◆ **ACTION ITEM**
Restate word for word only the lines running from the one with "blue heart: 3 -> 5" to the end of the data, both ends included. Omit any pictures.

◆ **AVAILABLE DATA**
*** Begin section ***

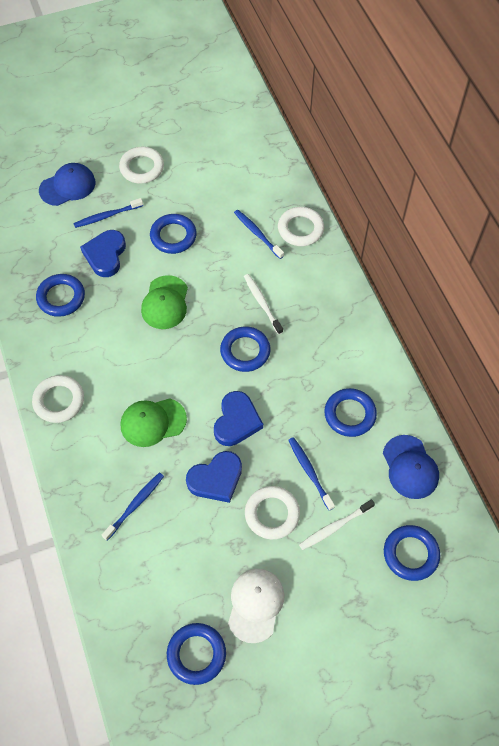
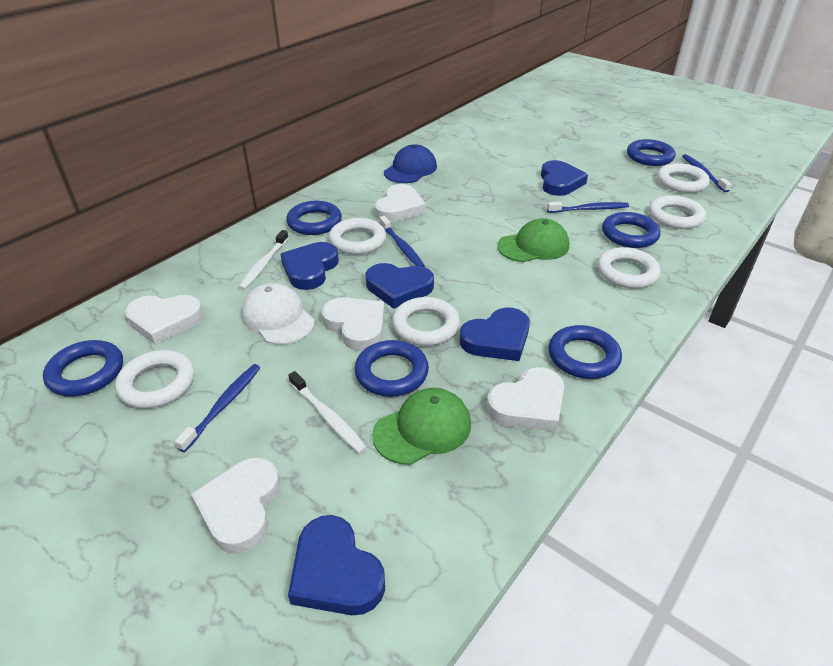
blue cap: 2 -> 1
blue heart: 3 -> 5
white heart: 0 -> 5
white ring: 4 -> 6

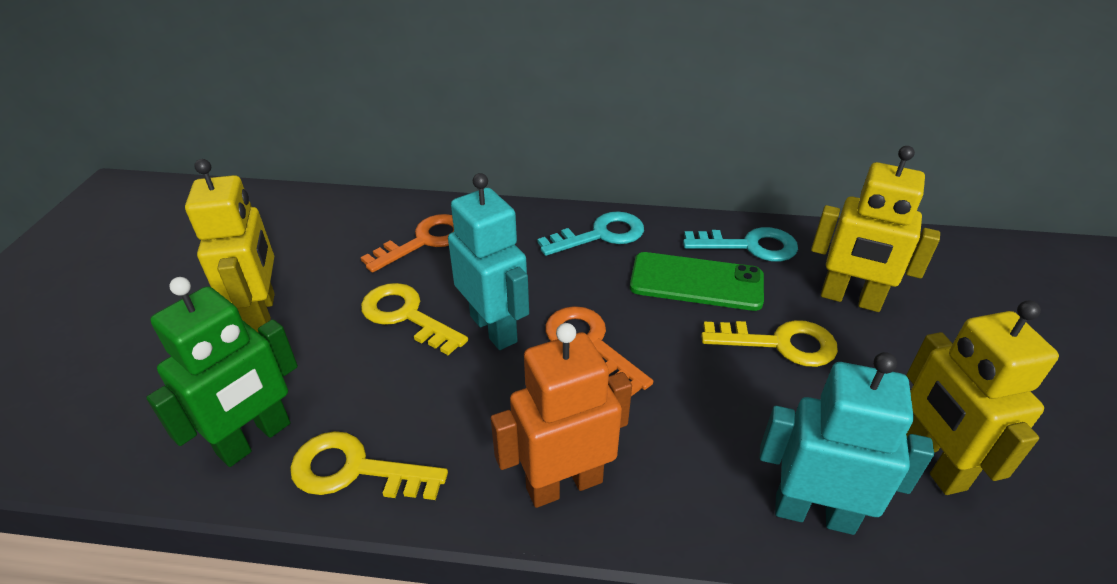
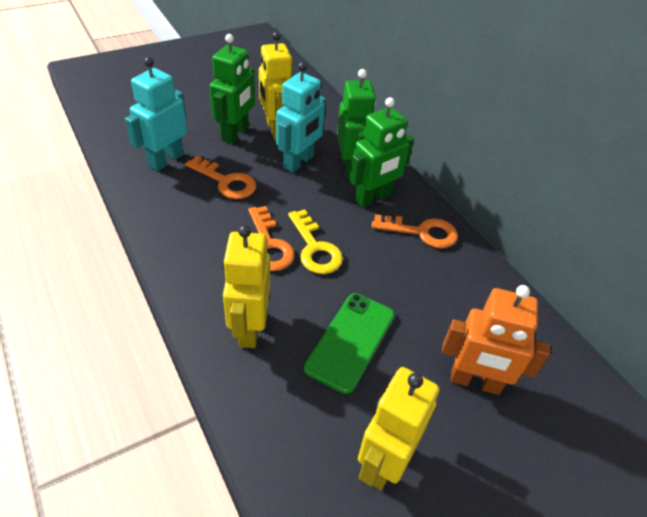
green robot: 1 -> 3
orange key: 2 -> 3
turquoise key: 2 -> 0
yellow key: 3 -> 1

*** End section ***

◆ **RESPONSE BELOW**
blue heart: 3 -> 5
white heart: 0 -> 5
white ring: 4 -> 6

green robot: 1 -> 3
orange key: 2 -> 3
turquoise key: 2 -> 0
yellow key: 3 -> 1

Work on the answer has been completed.